What is asked for is the whole listing, given again word for word.

• [SUPPLIED RECORDS]:
=== Section Start ===
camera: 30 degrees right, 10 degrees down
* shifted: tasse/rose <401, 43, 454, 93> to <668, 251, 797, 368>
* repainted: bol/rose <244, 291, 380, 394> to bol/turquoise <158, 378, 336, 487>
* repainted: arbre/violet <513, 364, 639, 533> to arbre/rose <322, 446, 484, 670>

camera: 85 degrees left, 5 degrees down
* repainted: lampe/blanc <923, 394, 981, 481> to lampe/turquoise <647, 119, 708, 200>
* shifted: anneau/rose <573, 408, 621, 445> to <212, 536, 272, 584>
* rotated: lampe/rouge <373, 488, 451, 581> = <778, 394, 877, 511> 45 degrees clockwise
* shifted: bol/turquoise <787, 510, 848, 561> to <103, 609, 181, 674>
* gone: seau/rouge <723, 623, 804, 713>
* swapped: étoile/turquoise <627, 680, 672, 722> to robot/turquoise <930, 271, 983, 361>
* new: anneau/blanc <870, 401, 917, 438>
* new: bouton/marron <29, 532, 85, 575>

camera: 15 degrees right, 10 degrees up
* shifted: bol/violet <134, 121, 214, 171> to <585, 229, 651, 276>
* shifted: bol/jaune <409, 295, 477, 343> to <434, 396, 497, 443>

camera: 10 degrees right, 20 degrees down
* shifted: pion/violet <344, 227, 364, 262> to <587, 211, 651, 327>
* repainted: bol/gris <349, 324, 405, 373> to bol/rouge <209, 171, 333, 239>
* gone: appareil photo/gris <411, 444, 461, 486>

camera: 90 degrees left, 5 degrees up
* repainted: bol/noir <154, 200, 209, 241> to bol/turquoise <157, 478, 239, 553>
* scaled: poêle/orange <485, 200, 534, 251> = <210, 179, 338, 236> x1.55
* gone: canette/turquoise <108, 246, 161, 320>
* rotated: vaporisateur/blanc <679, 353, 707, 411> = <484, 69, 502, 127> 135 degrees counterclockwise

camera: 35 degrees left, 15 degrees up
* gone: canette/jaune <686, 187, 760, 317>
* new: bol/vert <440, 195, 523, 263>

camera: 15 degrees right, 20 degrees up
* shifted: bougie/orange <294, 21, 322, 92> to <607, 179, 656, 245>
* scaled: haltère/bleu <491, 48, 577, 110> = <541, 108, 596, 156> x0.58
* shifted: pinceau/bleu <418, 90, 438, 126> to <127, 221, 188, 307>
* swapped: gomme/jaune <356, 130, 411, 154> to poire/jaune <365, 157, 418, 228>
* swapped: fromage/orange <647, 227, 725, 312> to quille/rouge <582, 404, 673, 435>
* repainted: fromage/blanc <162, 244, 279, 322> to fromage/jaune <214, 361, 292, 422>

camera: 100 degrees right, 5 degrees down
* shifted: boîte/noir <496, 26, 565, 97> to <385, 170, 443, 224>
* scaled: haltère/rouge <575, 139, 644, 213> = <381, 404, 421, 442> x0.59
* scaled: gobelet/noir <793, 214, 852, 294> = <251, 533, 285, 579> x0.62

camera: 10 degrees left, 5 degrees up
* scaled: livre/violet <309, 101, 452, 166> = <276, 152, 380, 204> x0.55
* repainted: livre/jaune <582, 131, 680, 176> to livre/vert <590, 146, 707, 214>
=== Section End ===
• [RESPONSE BOX]:
camera: 30 degrees right, 10 degrees down
* shifted: tasse/rose <401, 43, 454, 93> to <668, 251, 797, 368>
* repainted: bol/rose <244, 291, 380, 394> to bol/turquoise <158, 378, 336, 487>
* repainted: arbre/violet <513, 364, 639, 533> to arbre/rose <322, 446, 484, 670>

camera: 85 degrees left, 5 degrees down
* repainted: lampe/blanc <923, 394, 981, 481> to lampe/turquoise <647, 119, 708, 200>
* shifted: anneau/rose <573, 408, 621, 445> to <212, 536, 272, 584>
* rotated: lampe/rouge <373, 488, 451, 581> = <778, 394, 877, 511> 45 degrees clockwise
* shifted: bol/turquoise <787, 510, 848, 561> to <103, 609, 181, 674>
* gone: seau/rouge <723, 623, 804, 713>
* swapped: étoile/turquoise <627, 680, 672, 722> to robot/turquoise <930, 271, 983, 361>
* new: anneau/blanc <870, 401, 917, 438>
* new: bouton/marron <29, 532, 85, 575>

camera: 15 degrees right, 10 degrees up
* shifted: bol/violet <134, 121, 214, 171> to <585, 229, 651, 276>
* shifted: bol/jaune <409, 295, 477, 343> to <434, 396, 497, 443>

camera: 10 degrees right, 20 degrees down
* shifted: pion/violet <344, 227, 364, 262> to <587, 211, 651, 327>
* repainted: bol/gris <349, 324, 405, 373> to bol/rouge <209, 171, 333, 239>
* gone: appareil photo/gris <411, 444, 461, 486>

camera: 90 degrees left, 5 degrees up
* repainted: bol/noir <154, 200, 209, 241> to bol/turquoise <157, 478, 239, 553>
* scaled: poêle/orange <485, 200, 534, 251> = <210, 179, 338, 236> x1.55
* gone: canette/turquoise <108, 246, 161, 320>
* rotated: vaporisateur/blanc <679, 353, 707, 411> = <484, 69, 502, 127> 135 degrees counterclockwise

camera: 35 degrees left, 15 degrees up
* gone: canette/jaune <686, 187, 760, 317>
* new: bol/vert <440, 195, 523, 263>

camera: 15 degrees right, 20 degrees up
* shifted: bougie/orange <294, 21, 322, 92> to <607, 179, 656, 245>
* scaled: haltère/bleu <491, 48, 577, 110> = <541, 108, 596, 156> x0.58
* shifted: pinceau/bleu <418, 90, 438, 126> to <127, 221, 188, 307>
* swapped: gomme/jaune <356, 130, 411, 154> to poire/jaune <365, 157, 418, 228>
* swapped: fromage/orange <647, 227, 725, 312> to quille/rouge <582, 404, 673, 435>
* repainted: fromage/blanc <162, 244, 279, 322> to fromage/jaune <214, 361, 292, 422>

camera: 100 degrees right, 5 degrees down
* shifted: boîte/noir <496, 26, 565, 97> to <385, 170, 443, 224>
* scaled: haltère/rouge <575, 139, 644, 213> = <381, 404, 421, 442> x0.59
* scaled: gobelet/noir <793, 214, 852, 294> = <251, 533, 285, 579> x0.62

camera: 10 degrees left, 5 degrees up
* scaled: livre/violet <309, 101, 452, 166> = <276, 152, 380, 204> x0.55
* repainted: livre/jaune <582, 131, 680, 176> to livre/vert <590, 146, 707, 214>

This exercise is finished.